Task requirements —
From the listing, collect all lines containing the word "notebook".
☆ ☆ ☆ ☆ ☆
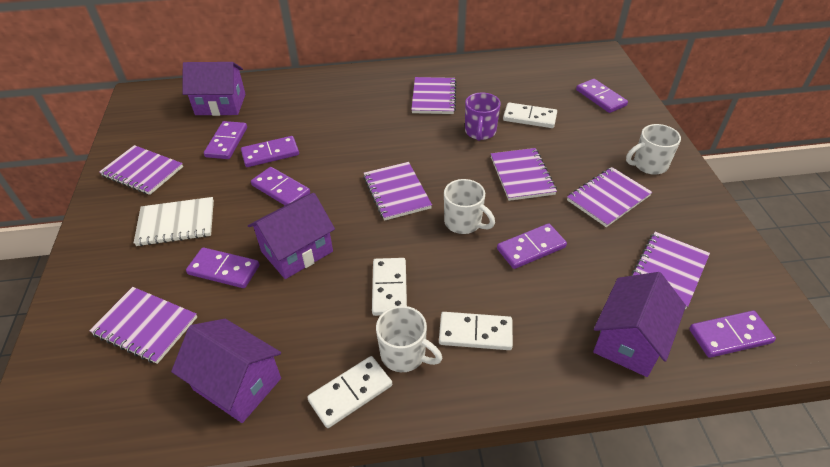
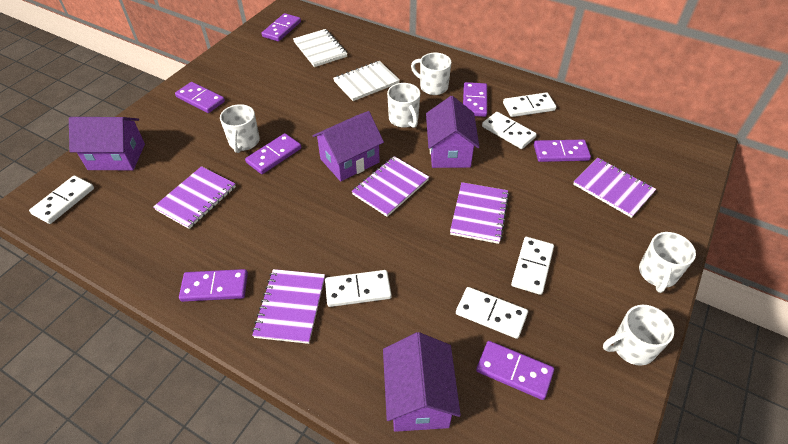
purple mug: 1 -> 0
purple notebook: 7 -> 5
white domino: 4 -> 6
white mug: 3 -> 5
white notebook: 1 -> 2

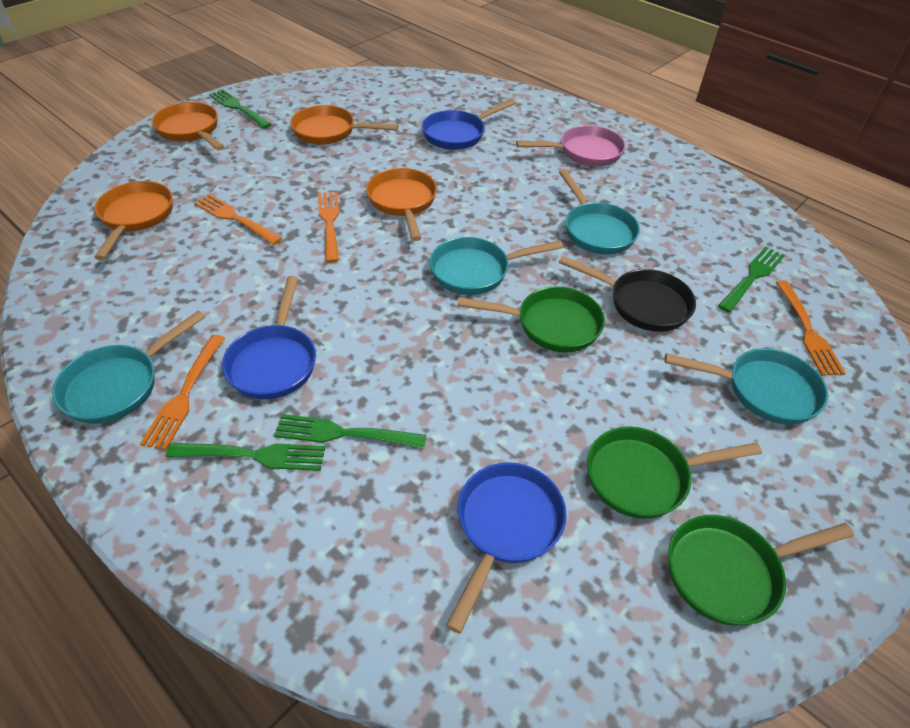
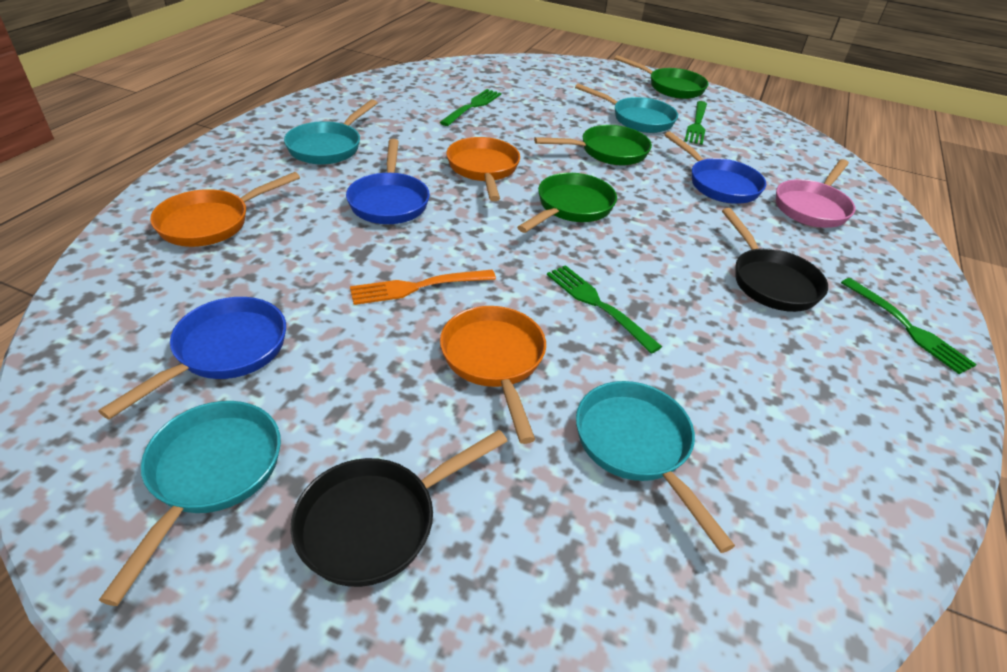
black pan: 1 -> 2
orange fork: 4 -> 1
orange pan: 4 -> 3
☆ ☆ ☆ ☆ ☆
Answer box —
purple notebook: 7 -> 5
white notebook: 1 -> 2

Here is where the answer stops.